*ACTIVITY:* Which lines run from the start of the data below to the line containing "D4: LED red"? Set them down exactly, with none added.

*THE DATA:*
⁂

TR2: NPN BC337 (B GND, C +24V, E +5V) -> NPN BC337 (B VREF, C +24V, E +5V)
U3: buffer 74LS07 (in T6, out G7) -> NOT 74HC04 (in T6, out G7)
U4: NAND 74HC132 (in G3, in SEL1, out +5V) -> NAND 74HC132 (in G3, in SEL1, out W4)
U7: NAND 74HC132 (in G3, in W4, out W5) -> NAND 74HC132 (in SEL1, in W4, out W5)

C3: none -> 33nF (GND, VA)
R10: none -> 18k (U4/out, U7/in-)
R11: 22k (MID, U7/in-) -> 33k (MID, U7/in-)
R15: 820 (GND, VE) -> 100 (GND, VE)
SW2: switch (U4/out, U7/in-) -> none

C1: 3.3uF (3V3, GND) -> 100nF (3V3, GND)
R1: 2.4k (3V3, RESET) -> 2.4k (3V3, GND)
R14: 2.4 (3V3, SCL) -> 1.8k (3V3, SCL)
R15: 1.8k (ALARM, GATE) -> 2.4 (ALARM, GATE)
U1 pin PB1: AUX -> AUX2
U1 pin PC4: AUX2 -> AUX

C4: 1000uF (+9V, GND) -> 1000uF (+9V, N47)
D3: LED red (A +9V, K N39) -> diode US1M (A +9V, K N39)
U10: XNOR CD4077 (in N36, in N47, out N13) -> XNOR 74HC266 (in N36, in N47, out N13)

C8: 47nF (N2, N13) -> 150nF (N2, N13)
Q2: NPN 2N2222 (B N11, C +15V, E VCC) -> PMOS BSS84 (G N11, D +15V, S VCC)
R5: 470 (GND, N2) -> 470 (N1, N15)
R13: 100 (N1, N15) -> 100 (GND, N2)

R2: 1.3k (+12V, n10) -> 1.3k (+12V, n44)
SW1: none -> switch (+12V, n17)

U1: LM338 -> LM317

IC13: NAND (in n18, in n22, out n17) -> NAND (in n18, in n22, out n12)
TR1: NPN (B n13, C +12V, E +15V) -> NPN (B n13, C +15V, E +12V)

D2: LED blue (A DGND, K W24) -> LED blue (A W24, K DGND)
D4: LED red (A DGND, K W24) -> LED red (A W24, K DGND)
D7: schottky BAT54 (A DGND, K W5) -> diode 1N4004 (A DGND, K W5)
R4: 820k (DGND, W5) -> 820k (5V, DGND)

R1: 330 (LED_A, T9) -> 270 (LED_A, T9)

⁂

*FINISHED TASK:*
TR2: NPN BC337 (B GND, C +24V, E +5V) -> NPN BC337 (B VREF, C +24V, E +5V)
U3: buffer 74LS07 (in T6, out G7) -> NOT 74HC04 (in T6, out G7)
U4: NAND 74HC132 (in G3, in SEL1, out +5V) -> NAND 74HC132 (in G3, in SEL1, out W4)
U7: NAND 74HC132 (in G3, in W4, out W5) -> NAND 74HC132 (in SEL1, in W4, out W5)

C3: none -> 33nF (GND, VA)
R10: none -> 18k (U4/out, U7/in-)
R11: 22k (MID, U7/in-) -> 33k (MID, U7/in-)
R15: 820 (GND, VE) -> 100 (GND, VE)
SW2: switch (U4/out, U7/in-) -> none

C1: 3.3uF (3V3, GND) -> 100nF (3V3, GND)
R1: 2.4k (3V3, RESET) -> 2.4k (3V3, GND)
R14: 2.4 (3V3, SCL) -> 1.8k (3V3, SCL)
R15: 1.8k (ALARM, GATE) -> 2.4 (ALARM, GATE)
U1 pin PB1: AUX -> AUX2
U1 pin PC4: AUX2 -> AUX

C4: 1000uF (+9V, GND) -> 1000uF (+9V, N47)
D3: LED red (A +9V, K N39) -> diode US1M (A +9V, K N39)
U10: XNOR CD4077 (in N36, in N47, out N13) -> XNOR 74HC266 (in N36, in N47, out N13)

C8: 47nF (N2, N13) -> 150nF (N2, N13)
Q2: NPN 2N2222 (B N11, C +15V, E VCC) -> PMOS BSS84 (G N11, D +15V, S VCC)
R5: 470 (GND, N2) -> 470 (N1, N15)
R13: 100 (N1, N15) -> 100 (GND, N2)

R2: 1.3k (+12V, n10) -> 1.3k (+12V, n44)
SW1: none -> switch (+12V, n17)

U1: LM338 -> LM317

IC13: NAND (in n18, in n22, out n17) -> NAND (in n18, in n22, out n12)
TR1: NPN (B n13, C +12V, E +15V) -> NPN (B n13, C +15V, E +12V)

D2: LED blue (A DGND, K W24) -> LED blue (A W24, K DGND)
D4: LED red (A DGND, K W24) -> LED red (A W24, K DGND)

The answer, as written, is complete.